For this exercise, output the entries below exactly from the line that holds "red cross: (80, 97) -> (150, 217), moved" to the line that holds "black triangle: (47, 132) -> (48, 202), moved", both ends included. No pictures belong in the copy.

■ Multi-step shape changes
::::::

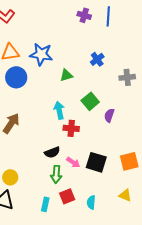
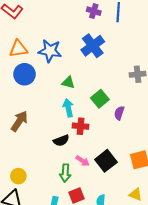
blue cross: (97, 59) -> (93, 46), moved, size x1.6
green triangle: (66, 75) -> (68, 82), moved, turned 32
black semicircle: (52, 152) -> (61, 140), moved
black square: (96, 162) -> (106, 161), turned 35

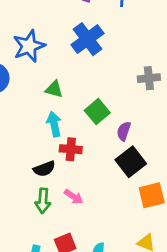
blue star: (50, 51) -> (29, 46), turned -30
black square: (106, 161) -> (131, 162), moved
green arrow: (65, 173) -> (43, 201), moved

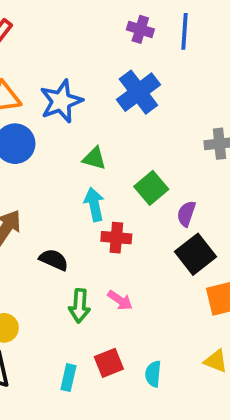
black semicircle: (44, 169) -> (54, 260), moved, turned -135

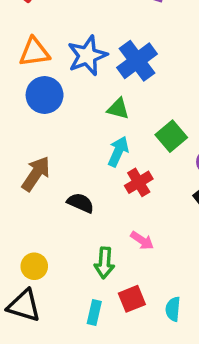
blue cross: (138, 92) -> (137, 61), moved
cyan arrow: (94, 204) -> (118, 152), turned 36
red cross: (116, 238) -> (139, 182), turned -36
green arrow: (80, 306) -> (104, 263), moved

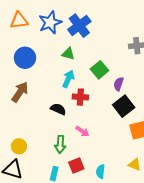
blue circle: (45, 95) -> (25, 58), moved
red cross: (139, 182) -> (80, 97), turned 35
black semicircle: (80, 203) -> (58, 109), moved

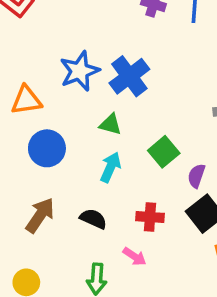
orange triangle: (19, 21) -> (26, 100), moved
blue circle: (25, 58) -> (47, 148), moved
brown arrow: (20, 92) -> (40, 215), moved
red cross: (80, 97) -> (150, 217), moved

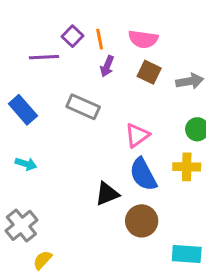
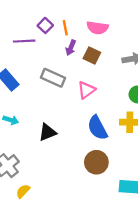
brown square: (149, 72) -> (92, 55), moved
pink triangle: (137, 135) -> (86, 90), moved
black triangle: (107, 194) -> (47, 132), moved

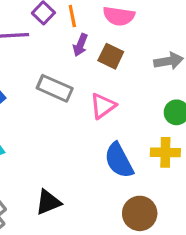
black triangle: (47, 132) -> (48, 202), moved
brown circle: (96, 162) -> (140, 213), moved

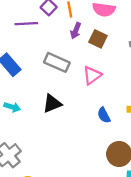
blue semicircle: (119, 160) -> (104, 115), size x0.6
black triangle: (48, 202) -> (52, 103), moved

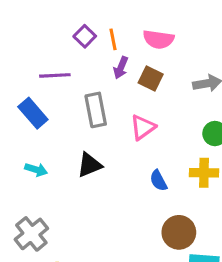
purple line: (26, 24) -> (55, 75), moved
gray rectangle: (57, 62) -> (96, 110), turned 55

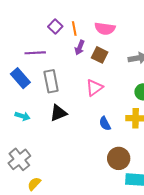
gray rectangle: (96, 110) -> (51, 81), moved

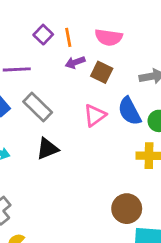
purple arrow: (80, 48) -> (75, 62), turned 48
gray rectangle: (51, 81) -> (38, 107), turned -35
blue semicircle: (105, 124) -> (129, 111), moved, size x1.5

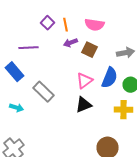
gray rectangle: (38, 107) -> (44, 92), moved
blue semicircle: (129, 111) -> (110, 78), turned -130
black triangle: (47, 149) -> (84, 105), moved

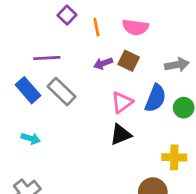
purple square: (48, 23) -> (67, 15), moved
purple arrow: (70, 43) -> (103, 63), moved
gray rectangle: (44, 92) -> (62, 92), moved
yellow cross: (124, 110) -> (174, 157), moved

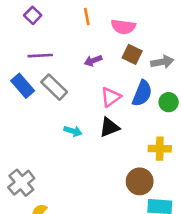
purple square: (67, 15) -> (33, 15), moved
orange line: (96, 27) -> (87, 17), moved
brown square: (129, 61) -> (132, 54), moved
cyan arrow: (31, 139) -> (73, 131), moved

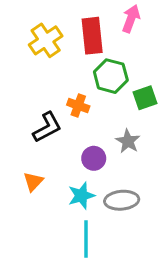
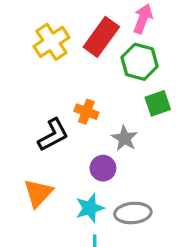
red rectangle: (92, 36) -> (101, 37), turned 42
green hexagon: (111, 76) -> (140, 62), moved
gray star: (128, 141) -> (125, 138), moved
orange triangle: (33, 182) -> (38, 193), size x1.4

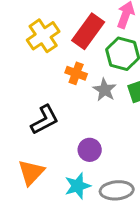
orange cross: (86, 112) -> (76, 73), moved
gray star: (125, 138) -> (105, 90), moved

::::::

■ Answer space
red cross: (80, 97) -> (150, 217), moved

brown square: (149, 72) -> (92, 55), moved
pink triangle: (137, 135) -> (86, 90), moved
black triangle: (107, 194) -> (47, 132), moved

black triangle: (47, 132) -> (48, 202), moved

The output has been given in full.